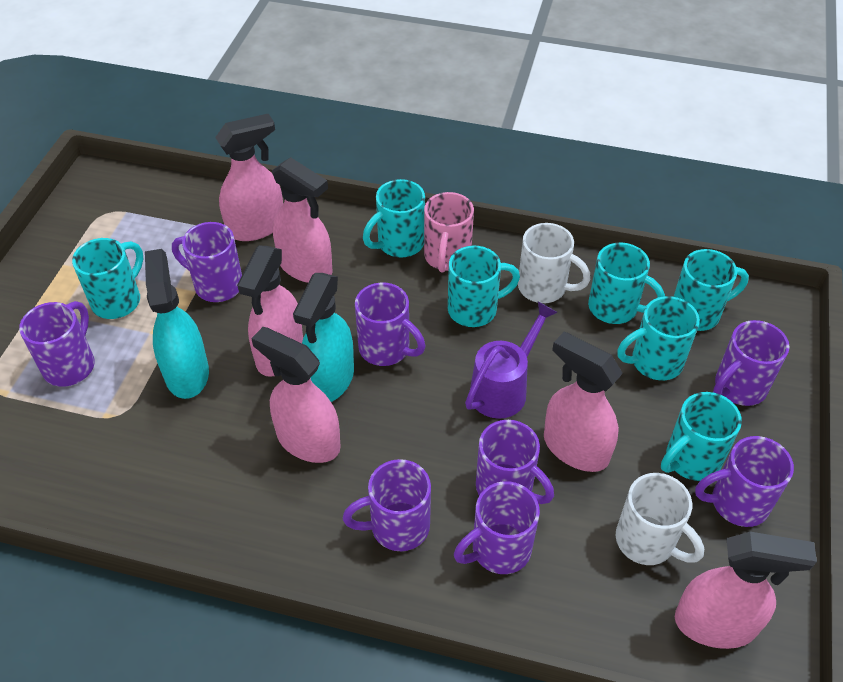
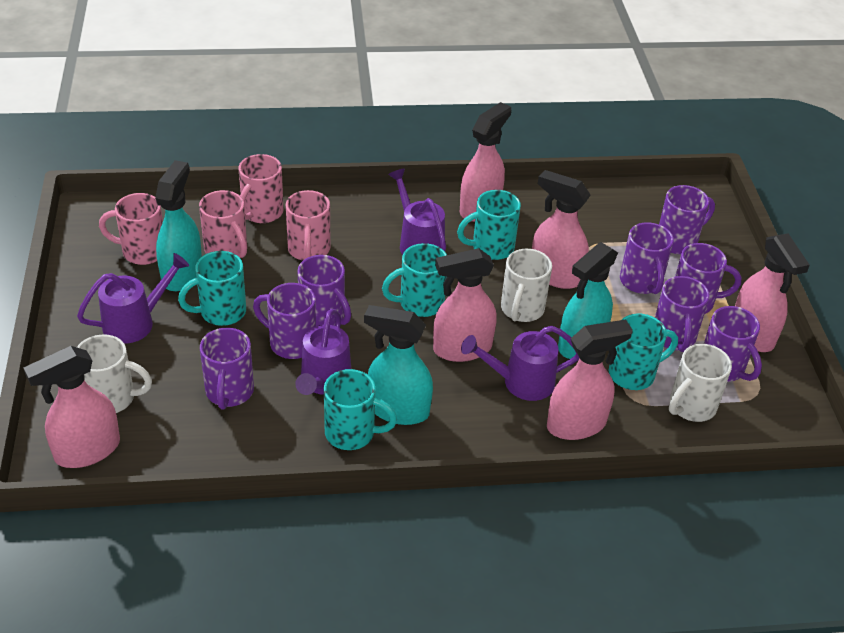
pink mug: [424,192,474,273] = 1 -> [99,193,163,265] [199,190,247,258] [239,154,283,223] [286,190,330,261] = 4
purple watering can: [465,302,558,419] = 1 -> [77,253,189,344] [295,309,351,395] [388,168,446,255] [461,326,579,401] = 4
turquoise mug: [72,238,143,319] [363,179,425,258] [448,246,520,327] [588,243,665,324] [617,296,700,380] [661,392,742,481] [673,249,749,331] = 7 -> [178,251,246,326] [324,369,397,450] [382,243,447,317] [457,190,521,260] [609,314,678,390] = 5
turquoise spray bottle: [145,249,209,399] [293,273,354,402] = 2 -> [155,160,202,291] [364,305,433,425] [558,242,618,359] = 3
white mug: [518,223,591,303] [616,473,704,565] = 2 -> [77,334,152,413] [501,249,552,322] [669,344,732,422] = 3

What you should do
Copy the entries above exactly, but only from the line holding "purple watering can: [465,302,558,419]" through the line holding "turquoise spray bottle: [145,249,209,399]", both included.

Output below
purple watering can: [465,302,558,419] = 1 -> [77,253,189,344] [295,309,351,395] [388,168,446,255] [461,326,579,401] = 4
turquoise mug: [72,238,143,319] [363,179,425,258] [448,246,520,327] [588,243,665,324] [617,296,700,380] [661,392,742,481] [673,249,749,331] = 7 -> [178,251,246,326] [324,369,397,450] [382,243,447,317] [457,190,521,260] [609,314,678,390] = 5
turquoise spray bottle: [145,249,209,399] [293,273,354,402] = 2 -> [155,160,202,291] [364,305,433,425] [558,242,618,359] = 3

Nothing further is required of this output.